What to work on
Find every line in the data that contains the word "spray". Return each of those lines.

**** Extracted records

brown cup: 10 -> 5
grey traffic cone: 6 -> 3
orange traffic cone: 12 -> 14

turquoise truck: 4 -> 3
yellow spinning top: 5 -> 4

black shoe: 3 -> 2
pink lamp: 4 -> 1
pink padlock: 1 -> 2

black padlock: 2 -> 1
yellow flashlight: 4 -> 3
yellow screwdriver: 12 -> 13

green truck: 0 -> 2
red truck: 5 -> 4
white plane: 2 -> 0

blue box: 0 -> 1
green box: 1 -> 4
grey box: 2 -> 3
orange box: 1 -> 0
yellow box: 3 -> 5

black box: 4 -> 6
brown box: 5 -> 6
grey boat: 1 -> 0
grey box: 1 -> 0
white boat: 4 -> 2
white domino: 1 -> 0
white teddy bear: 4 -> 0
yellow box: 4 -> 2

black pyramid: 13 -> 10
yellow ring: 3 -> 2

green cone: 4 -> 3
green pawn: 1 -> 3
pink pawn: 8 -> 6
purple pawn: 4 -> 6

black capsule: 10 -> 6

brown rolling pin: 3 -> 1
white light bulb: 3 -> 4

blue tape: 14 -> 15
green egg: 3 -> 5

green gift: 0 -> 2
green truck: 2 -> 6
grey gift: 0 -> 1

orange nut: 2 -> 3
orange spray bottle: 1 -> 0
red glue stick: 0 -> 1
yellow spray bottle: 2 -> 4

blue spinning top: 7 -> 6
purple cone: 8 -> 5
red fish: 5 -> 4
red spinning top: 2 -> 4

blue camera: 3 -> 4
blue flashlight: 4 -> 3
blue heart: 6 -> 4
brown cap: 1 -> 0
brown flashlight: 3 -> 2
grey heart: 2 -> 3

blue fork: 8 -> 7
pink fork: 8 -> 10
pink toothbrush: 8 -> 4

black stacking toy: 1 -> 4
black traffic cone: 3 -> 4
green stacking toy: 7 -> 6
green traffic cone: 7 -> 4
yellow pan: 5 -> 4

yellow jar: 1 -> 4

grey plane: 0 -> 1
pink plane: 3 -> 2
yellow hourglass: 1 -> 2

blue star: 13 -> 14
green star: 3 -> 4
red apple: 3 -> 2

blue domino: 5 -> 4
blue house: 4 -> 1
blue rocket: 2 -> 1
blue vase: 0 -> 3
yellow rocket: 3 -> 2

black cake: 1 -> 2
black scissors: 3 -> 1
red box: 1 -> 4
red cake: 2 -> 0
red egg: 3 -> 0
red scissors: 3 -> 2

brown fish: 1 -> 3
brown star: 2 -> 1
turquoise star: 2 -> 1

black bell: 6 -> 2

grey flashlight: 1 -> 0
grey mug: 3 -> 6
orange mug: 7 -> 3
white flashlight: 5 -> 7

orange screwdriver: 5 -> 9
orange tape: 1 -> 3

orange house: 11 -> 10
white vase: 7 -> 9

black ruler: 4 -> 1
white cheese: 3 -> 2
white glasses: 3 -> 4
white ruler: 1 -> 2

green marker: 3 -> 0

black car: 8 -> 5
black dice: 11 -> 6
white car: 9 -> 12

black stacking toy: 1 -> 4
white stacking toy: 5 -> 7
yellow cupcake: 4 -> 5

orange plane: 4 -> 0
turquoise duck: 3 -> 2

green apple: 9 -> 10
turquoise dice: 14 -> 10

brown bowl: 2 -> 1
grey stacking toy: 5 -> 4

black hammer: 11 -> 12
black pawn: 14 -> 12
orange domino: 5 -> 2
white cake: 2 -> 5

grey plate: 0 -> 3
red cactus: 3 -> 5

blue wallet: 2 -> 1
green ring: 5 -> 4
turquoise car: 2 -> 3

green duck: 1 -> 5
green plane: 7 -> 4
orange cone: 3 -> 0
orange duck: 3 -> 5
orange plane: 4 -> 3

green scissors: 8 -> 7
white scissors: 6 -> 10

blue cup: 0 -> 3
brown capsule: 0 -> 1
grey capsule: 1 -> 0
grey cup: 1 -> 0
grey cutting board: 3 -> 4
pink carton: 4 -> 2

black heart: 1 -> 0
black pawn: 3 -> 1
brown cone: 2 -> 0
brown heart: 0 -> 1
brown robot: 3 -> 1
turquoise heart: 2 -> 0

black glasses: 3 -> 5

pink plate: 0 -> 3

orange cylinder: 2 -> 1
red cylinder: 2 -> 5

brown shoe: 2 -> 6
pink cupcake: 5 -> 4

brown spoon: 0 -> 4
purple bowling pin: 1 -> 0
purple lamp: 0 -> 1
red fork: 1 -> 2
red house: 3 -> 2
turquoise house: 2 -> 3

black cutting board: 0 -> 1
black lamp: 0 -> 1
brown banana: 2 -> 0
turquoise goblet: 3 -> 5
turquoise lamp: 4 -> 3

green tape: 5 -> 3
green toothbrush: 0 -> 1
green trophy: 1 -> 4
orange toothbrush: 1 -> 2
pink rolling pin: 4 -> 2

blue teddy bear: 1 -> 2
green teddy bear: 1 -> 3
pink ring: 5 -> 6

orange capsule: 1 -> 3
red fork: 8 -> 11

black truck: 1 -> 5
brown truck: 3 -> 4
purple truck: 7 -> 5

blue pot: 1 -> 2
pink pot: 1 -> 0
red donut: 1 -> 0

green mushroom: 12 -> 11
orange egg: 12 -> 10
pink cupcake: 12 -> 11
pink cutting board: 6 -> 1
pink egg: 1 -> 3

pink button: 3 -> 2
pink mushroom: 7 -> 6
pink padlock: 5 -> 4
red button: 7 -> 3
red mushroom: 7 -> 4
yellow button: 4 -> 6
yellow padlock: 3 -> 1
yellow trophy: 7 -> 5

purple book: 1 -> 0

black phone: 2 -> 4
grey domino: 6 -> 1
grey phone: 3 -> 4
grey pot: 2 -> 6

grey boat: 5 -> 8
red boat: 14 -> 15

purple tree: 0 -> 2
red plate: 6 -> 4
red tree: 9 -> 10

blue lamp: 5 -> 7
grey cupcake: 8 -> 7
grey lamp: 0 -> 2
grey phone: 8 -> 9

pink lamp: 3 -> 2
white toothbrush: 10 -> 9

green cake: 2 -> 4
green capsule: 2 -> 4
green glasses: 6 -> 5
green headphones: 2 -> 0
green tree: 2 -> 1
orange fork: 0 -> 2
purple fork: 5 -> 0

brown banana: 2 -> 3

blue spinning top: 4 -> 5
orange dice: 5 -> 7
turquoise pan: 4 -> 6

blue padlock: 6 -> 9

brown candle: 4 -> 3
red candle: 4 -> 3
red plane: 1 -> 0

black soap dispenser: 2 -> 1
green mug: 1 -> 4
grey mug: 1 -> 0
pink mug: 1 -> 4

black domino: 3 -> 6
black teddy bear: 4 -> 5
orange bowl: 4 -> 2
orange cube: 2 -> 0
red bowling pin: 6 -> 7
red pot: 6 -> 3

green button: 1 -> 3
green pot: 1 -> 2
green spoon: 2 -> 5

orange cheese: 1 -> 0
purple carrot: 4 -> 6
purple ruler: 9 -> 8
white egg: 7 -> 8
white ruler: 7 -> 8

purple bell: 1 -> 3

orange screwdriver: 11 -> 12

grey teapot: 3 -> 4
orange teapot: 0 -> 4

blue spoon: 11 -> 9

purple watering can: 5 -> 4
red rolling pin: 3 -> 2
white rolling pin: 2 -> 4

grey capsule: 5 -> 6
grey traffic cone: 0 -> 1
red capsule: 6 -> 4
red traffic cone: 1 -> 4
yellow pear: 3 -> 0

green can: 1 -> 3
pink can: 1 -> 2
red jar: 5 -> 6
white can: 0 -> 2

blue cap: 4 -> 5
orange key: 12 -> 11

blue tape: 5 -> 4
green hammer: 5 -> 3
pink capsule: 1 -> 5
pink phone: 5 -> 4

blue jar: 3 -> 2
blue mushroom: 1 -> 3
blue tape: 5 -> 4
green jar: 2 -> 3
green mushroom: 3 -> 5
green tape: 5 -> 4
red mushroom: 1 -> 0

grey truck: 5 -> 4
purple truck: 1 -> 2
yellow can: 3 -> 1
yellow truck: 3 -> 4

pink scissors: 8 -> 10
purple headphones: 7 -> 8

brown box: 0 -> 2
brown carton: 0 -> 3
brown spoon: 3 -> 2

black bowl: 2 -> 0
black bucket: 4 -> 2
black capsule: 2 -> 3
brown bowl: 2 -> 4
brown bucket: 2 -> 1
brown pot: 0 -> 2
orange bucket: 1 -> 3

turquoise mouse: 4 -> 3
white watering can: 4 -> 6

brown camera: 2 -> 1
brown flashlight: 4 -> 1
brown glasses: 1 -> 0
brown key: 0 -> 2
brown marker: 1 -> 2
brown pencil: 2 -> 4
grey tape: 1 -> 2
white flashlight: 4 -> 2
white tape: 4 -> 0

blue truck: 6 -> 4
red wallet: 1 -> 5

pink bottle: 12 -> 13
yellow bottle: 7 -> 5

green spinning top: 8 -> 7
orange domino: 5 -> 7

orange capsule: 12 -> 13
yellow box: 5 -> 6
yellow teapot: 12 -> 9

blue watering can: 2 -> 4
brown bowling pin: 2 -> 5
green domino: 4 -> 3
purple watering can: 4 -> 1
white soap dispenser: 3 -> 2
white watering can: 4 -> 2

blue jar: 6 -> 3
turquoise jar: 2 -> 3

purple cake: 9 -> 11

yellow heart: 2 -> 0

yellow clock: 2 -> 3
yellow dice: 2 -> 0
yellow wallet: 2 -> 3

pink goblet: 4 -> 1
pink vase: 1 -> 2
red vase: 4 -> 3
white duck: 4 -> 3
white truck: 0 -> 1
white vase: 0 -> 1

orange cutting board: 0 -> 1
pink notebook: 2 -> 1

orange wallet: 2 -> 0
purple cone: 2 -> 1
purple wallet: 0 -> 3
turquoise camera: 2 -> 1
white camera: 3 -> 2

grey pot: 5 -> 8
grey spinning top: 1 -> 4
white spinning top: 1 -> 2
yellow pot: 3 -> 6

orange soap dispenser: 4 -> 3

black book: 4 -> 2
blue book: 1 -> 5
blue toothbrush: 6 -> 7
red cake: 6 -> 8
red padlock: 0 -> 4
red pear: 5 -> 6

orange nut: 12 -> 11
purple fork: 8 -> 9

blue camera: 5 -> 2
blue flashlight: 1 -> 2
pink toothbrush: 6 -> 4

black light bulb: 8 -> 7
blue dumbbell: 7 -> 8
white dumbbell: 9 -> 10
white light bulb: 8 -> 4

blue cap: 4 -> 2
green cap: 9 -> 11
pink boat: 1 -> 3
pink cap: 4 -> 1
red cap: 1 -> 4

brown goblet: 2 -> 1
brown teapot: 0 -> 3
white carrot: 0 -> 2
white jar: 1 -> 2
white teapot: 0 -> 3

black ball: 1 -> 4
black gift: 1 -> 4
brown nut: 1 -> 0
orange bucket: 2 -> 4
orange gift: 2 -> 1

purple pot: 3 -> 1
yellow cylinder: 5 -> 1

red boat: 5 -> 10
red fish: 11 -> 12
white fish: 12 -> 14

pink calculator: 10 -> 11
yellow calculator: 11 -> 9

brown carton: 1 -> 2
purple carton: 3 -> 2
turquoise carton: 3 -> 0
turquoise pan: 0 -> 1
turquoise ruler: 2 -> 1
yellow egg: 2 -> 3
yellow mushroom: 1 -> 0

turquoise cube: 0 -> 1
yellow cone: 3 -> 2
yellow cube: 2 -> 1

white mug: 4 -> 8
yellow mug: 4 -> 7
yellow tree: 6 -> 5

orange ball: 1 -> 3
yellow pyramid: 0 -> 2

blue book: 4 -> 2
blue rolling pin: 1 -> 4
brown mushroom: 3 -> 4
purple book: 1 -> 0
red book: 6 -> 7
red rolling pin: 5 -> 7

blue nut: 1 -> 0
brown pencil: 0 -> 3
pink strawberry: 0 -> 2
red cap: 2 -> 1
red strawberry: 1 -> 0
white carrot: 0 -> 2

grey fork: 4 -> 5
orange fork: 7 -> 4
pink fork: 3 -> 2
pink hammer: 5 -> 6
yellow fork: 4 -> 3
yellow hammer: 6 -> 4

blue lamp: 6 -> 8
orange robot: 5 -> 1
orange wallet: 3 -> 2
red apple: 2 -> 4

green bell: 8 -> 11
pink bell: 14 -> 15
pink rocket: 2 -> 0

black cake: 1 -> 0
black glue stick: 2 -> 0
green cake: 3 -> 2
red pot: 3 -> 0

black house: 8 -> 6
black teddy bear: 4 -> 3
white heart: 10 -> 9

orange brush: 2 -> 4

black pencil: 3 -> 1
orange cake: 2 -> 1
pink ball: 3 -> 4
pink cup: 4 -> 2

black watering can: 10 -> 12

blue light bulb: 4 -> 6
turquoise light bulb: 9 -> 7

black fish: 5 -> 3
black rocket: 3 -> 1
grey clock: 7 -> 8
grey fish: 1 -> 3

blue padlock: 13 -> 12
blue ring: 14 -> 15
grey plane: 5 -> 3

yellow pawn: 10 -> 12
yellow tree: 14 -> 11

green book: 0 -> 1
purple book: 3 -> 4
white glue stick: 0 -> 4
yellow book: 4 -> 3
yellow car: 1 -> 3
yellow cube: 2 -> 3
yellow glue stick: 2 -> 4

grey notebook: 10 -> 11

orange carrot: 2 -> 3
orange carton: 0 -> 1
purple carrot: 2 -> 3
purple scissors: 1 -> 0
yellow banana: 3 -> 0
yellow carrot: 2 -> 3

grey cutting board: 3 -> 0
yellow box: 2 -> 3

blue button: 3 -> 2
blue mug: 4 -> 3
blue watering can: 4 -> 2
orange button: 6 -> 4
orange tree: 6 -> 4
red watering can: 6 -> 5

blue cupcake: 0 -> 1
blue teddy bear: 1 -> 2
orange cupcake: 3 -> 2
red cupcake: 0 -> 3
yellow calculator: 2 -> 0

********

Expected answer
orange spray bottle: 1 -> 0
yellow spray bottle: 2 -> 4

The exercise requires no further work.